THE PROBLEM:
Each line containing the string "none" should be copied out of the entries.

*** DATA FOR THIS EXERCISE ***

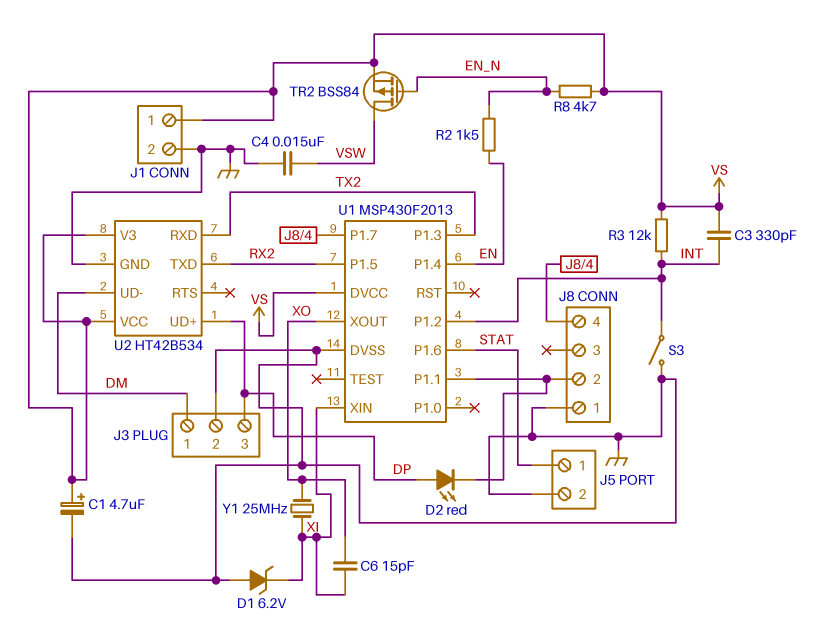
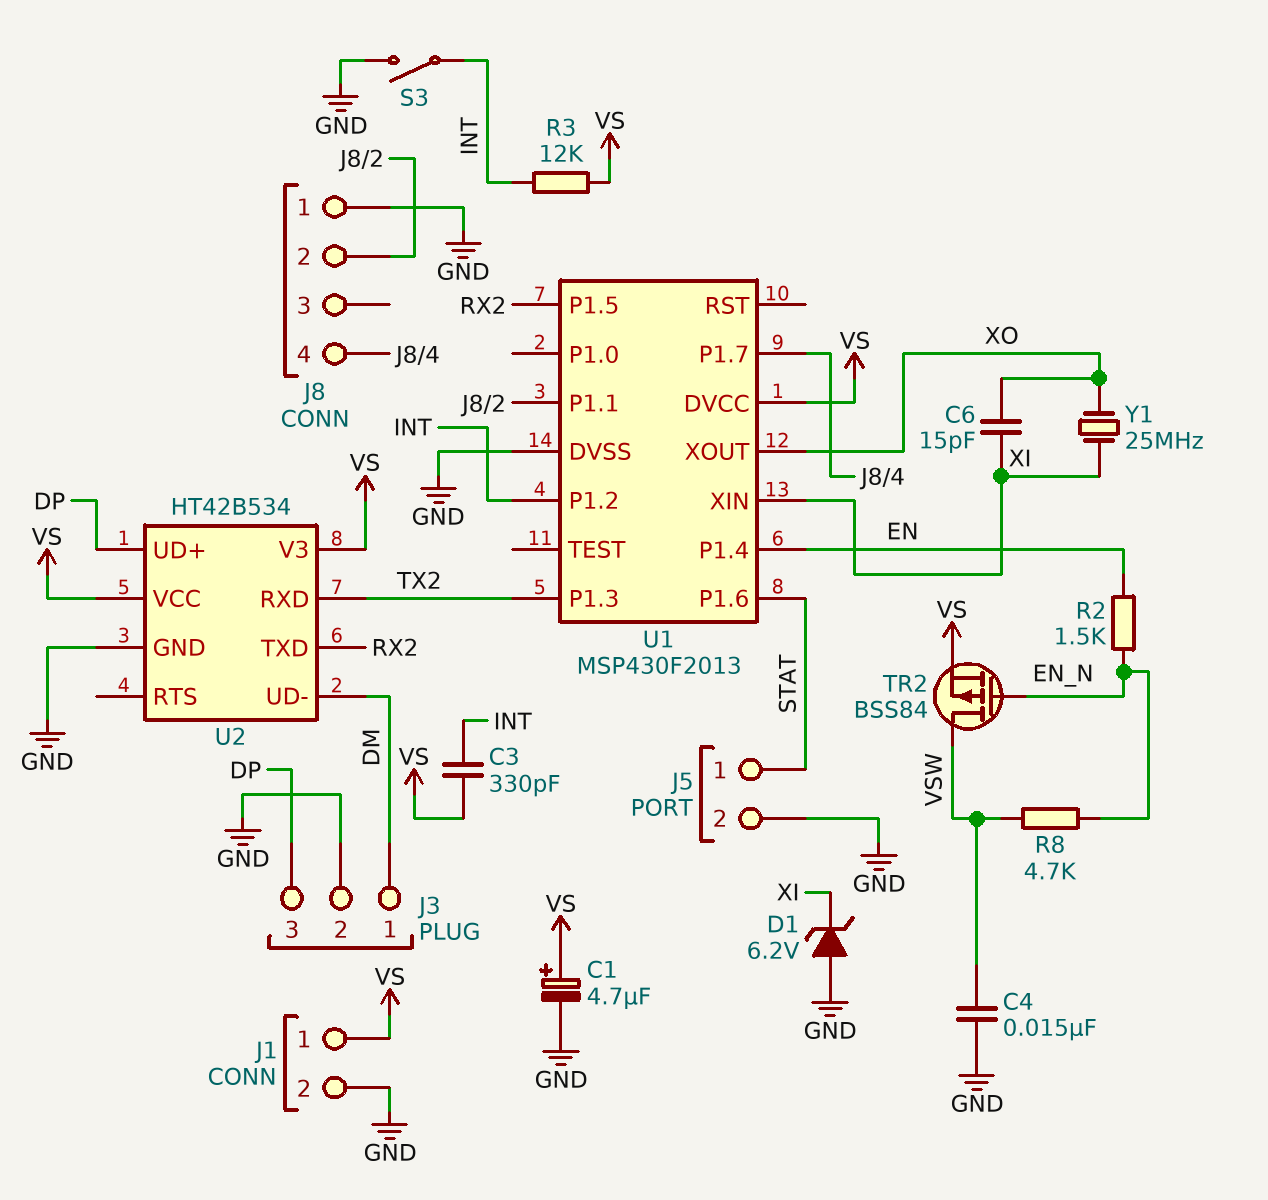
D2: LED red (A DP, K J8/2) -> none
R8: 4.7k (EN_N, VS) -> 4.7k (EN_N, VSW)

***
*** DATA FOR THIS EXERCISE ***

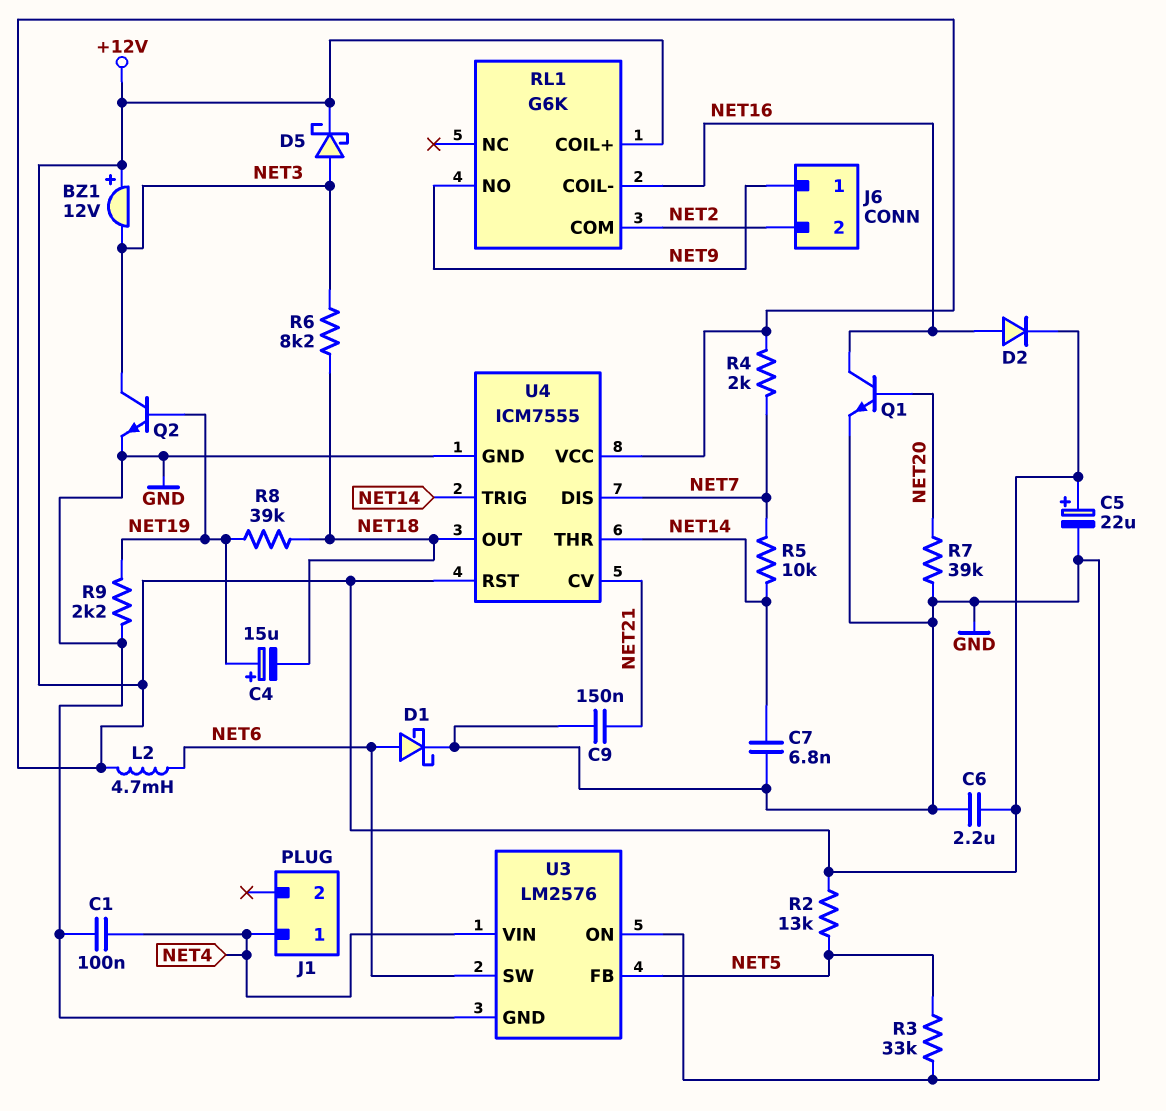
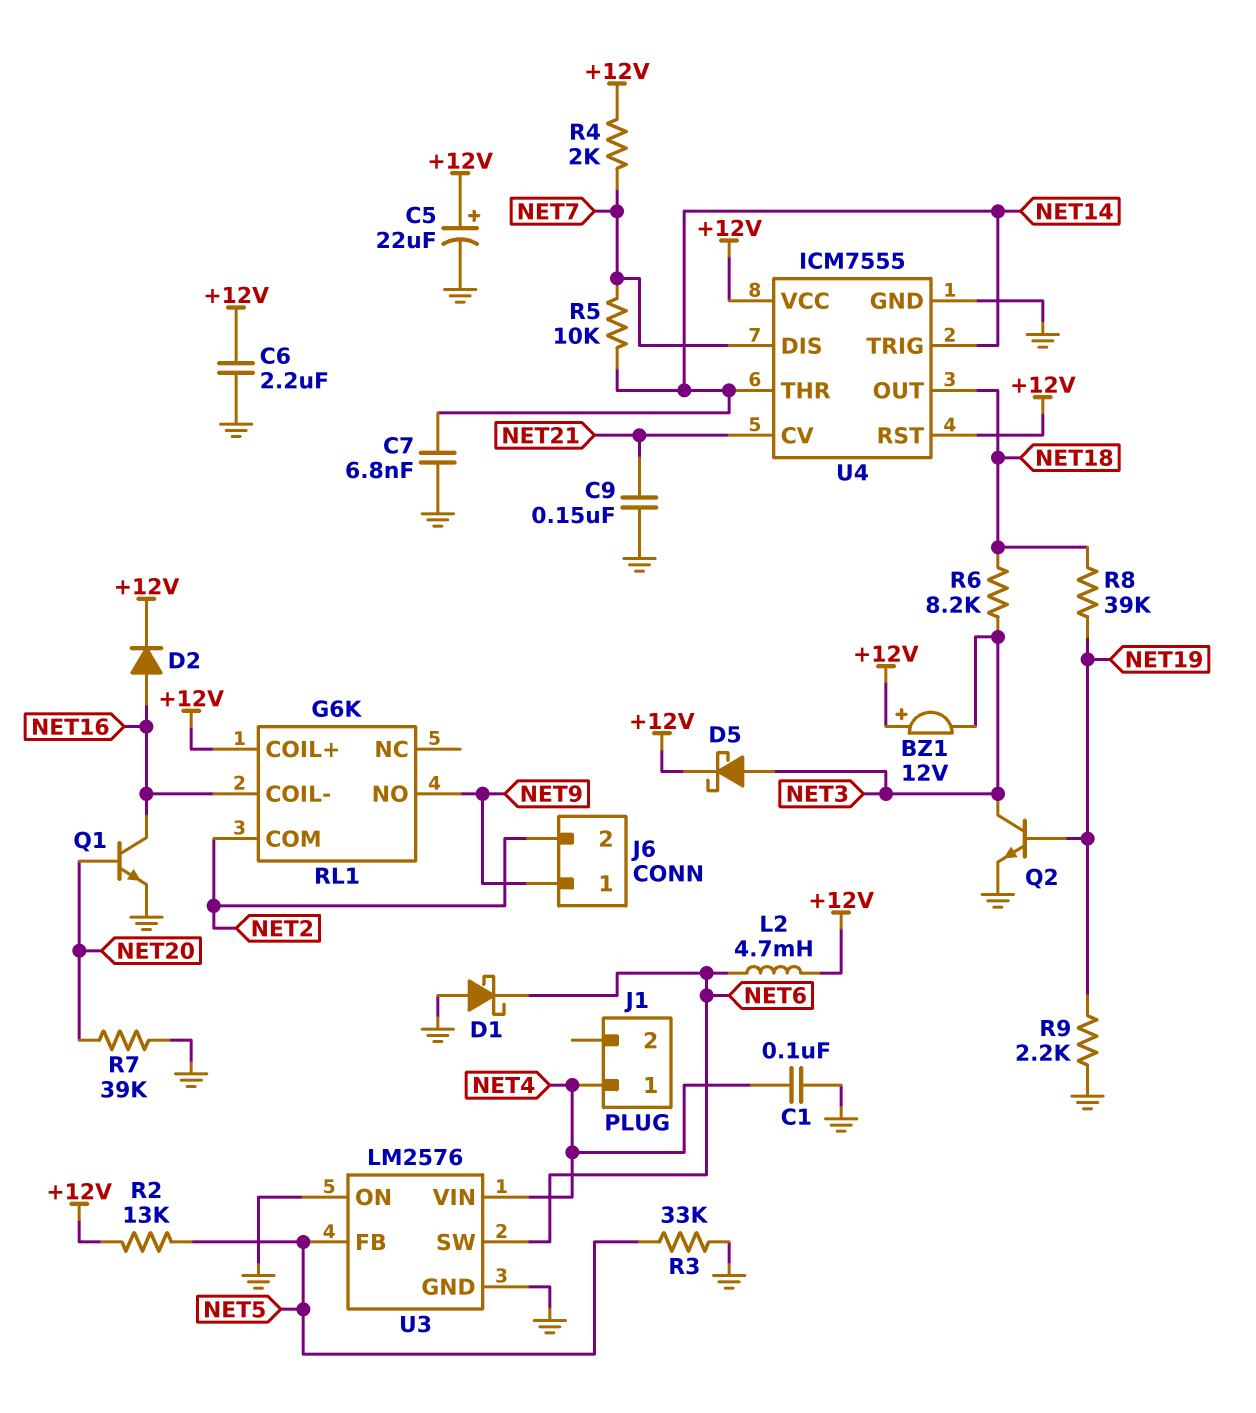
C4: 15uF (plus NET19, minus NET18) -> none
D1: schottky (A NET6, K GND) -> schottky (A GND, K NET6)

***
*** DATA FOR THIS EXERCISE ***

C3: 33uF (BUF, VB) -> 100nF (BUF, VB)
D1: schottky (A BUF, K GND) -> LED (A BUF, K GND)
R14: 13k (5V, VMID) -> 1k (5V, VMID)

***

OUTPUT OF THE EXERCISE:
D2: LED red (A DP, K J8/2) -> none
C4: 15uF (plus NET19, minus NET18) -> none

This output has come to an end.